» Content revision data:
──────────────────────────────

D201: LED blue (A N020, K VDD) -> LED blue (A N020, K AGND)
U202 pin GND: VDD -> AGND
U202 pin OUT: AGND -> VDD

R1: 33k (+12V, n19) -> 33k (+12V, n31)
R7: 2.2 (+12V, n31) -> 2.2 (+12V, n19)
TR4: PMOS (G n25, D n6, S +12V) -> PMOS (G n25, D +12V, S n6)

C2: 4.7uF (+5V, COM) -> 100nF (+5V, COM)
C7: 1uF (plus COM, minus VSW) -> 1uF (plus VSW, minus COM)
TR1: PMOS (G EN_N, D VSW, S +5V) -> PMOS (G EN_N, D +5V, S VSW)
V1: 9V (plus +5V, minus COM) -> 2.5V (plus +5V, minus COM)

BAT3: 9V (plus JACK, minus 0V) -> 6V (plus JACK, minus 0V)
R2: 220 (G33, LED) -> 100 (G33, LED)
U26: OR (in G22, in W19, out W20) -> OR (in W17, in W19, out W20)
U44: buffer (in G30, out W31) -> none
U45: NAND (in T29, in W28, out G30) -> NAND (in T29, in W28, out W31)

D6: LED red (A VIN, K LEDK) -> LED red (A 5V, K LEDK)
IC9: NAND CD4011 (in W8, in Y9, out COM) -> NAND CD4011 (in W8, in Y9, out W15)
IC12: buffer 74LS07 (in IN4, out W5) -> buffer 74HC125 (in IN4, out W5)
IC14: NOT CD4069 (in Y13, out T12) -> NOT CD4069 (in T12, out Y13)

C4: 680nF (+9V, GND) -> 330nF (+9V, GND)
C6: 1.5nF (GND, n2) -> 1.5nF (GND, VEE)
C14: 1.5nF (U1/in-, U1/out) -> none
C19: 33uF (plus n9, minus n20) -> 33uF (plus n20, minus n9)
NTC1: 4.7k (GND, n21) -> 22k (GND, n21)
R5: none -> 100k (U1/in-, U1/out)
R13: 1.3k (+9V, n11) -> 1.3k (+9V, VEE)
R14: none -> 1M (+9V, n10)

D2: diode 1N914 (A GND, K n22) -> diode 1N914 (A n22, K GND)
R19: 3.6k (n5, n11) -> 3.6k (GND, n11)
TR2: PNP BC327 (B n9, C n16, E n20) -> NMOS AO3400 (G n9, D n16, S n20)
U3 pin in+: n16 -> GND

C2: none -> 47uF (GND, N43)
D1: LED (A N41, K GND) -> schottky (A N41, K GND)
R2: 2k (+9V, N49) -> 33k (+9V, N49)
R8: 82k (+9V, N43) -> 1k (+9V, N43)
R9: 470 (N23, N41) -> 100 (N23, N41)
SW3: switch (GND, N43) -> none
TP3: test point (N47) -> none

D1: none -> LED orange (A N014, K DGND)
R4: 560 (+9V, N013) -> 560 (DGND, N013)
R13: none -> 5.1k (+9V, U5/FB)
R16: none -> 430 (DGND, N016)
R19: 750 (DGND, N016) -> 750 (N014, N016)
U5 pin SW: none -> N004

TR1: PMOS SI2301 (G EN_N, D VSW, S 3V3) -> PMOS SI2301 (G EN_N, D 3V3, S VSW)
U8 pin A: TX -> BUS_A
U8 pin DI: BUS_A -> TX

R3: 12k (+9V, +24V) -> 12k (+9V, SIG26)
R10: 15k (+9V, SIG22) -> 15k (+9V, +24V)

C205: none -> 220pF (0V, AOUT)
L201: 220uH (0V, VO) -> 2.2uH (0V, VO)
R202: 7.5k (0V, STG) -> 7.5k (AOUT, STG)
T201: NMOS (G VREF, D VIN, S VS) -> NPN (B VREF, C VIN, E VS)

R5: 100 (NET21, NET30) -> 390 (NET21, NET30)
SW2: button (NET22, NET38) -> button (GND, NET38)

──────────────────────────────

» TO DO: Look for the string "NMOS" in the records, and copy every line where it is found.

» SOLUTION FOR THIS EXERCISE:
TR2: PNP BC327 (B n9, C n16, E n20) -> NMOS AO3400 (G n9, D n16, S n20)
T201: NMOS (G VREF, D VIN, S VS) -> NPN (B VREF, C VIN, E VS)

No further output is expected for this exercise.